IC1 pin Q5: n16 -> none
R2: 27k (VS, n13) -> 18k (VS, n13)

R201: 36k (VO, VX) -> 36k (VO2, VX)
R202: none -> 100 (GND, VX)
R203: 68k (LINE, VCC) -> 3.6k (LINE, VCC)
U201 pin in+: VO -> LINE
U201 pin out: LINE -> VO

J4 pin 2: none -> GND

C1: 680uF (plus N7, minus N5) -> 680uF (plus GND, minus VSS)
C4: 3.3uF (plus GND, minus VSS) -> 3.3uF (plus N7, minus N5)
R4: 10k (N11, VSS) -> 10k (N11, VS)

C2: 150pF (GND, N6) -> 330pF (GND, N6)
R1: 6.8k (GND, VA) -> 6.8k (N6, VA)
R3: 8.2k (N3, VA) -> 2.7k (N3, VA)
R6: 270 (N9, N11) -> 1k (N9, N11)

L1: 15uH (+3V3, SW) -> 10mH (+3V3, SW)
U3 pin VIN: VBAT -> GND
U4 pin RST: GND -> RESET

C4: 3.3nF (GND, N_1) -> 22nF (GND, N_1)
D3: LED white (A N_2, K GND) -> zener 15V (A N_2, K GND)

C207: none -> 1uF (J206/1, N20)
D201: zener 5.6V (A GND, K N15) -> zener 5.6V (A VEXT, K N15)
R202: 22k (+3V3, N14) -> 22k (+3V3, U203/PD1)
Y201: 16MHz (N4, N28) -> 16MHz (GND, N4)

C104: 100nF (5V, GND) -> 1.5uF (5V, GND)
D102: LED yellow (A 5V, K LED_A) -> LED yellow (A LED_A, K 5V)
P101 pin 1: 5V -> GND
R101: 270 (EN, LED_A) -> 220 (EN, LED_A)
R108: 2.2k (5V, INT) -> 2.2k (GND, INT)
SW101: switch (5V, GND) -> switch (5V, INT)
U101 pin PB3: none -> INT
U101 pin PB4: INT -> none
---
What to do: An answer consisting of the number alone is required: how many lines in the entries hold the string "minus"?

Solved problem: 2